Items from a data source
·····

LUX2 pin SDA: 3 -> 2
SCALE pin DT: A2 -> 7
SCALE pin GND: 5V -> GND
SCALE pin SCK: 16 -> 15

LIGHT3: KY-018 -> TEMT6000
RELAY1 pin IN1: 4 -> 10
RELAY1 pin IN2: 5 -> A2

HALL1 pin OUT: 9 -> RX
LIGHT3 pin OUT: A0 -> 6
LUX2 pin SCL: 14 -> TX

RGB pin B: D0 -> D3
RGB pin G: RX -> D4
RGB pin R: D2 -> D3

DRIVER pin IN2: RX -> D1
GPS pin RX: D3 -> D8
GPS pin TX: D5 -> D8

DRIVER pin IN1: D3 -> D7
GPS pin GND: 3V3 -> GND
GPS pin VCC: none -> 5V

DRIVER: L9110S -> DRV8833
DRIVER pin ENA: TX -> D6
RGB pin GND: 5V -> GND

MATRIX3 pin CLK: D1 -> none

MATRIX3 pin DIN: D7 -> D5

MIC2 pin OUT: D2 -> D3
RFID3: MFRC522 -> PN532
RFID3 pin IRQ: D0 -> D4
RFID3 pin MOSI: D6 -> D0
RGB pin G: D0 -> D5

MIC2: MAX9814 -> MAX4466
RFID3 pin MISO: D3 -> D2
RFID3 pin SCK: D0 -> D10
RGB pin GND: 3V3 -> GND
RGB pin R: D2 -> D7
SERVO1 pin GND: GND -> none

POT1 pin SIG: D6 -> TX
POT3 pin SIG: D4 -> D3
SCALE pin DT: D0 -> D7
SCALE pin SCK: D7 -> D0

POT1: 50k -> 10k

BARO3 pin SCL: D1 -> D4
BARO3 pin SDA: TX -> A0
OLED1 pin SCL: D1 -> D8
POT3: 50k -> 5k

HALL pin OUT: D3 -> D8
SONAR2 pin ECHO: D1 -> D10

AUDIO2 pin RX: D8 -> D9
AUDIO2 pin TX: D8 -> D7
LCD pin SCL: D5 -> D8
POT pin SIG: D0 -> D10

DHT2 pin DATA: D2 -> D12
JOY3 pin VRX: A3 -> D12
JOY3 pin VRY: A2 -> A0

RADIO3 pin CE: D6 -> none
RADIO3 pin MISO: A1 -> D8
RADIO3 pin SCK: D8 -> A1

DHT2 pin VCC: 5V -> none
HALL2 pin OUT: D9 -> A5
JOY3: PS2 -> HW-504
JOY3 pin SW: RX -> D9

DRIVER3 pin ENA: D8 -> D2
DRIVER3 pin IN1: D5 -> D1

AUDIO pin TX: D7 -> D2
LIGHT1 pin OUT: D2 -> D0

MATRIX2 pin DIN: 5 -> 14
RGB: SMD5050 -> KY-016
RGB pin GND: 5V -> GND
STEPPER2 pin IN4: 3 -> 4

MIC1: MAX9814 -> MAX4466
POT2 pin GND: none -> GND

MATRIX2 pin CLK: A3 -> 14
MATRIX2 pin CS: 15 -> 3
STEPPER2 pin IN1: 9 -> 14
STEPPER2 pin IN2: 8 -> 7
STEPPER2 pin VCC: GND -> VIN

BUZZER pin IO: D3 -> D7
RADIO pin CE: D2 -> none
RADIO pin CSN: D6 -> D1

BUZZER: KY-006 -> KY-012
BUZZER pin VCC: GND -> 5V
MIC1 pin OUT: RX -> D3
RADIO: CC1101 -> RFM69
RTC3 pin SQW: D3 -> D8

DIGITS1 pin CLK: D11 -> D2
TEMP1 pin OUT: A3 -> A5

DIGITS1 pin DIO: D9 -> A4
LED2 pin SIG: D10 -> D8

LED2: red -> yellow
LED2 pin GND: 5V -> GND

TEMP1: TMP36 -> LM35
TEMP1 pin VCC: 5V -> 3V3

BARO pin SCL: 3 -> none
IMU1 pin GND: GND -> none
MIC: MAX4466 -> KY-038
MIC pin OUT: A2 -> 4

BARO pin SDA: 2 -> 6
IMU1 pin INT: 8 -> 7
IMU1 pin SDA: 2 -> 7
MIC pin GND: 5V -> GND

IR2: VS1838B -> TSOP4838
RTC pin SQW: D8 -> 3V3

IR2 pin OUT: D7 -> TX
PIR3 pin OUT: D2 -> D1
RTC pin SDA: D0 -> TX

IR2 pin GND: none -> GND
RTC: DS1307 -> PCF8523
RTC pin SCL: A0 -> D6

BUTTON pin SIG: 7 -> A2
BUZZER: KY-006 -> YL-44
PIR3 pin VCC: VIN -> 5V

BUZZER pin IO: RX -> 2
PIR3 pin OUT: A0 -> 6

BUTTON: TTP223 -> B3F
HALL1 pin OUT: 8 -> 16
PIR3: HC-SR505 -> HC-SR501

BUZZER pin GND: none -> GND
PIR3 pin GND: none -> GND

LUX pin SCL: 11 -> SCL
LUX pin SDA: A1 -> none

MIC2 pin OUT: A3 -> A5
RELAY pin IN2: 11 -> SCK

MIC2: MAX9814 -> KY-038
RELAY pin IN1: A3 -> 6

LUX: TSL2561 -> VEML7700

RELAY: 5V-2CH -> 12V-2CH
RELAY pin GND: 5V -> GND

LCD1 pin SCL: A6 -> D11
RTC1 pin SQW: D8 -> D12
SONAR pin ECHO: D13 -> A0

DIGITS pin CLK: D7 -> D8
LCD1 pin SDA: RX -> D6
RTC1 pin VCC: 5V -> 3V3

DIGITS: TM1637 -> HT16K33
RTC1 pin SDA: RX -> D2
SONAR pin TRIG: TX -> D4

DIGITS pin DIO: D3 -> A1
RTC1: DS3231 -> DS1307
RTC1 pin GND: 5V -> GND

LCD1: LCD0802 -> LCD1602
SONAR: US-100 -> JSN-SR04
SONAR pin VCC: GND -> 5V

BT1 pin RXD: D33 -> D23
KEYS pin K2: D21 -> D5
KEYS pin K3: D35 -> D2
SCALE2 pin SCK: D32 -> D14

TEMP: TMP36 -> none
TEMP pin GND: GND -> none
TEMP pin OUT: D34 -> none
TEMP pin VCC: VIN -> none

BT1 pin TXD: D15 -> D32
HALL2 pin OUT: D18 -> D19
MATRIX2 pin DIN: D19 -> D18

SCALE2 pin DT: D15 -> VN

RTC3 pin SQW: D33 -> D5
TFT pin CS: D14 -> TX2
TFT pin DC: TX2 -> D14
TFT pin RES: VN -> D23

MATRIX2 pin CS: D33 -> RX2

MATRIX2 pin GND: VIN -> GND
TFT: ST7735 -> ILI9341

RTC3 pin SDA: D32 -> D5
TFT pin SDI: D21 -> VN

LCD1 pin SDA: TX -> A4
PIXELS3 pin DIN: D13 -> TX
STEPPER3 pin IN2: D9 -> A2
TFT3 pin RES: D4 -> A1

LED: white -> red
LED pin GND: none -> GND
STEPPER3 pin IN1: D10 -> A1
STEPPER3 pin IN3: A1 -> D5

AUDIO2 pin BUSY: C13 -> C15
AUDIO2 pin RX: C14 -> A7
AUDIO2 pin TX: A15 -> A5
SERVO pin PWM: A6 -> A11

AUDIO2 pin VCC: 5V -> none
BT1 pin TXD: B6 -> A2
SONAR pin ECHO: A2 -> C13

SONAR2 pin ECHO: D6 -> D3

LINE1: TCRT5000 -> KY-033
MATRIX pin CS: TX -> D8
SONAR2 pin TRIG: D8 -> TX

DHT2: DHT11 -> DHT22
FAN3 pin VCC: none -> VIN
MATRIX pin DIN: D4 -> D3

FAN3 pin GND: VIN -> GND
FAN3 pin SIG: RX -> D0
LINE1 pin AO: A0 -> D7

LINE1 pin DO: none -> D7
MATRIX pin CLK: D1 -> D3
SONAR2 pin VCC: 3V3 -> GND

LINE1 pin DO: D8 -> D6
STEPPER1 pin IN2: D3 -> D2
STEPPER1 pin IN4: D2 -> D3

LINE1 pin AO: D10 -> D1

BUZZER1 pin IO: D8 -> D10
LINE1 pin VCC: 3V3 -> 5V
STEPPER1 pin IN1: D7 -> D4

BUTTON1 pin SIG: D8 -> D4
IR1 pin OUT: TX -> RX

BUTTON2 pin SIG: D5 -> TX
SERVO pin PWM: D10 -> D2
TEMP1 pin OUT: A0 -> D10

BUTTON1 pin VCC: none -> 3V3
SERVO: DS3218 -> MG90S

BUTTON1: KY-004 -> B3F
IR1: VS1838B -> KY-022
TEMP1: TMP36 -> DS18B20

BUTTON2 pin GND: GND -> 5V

·····

# [Exercise brief]
Only the lines from the one containing "IR1 pin OUT: TX -> RX" to the end of the records should be repeated, exactly as they appear.

# [Answer space]
IR1 pin OUT: TX -> RX

BUTTON2 pin SIG: D5 -> TX
SERVO pin PWM: D10 -> D2
TEMP1 pin OUT: A0 -> D10

BUTTON1 pin VCC: none -> 3V3
SERVO: DS3218 -> MG90S

BUTTON1: KY-004 -> B3F
IR1: VS1838B -> KY-022
TEMP1: TMP36 -> DS18B20

BUTTON2 pin GND: GND -> 5V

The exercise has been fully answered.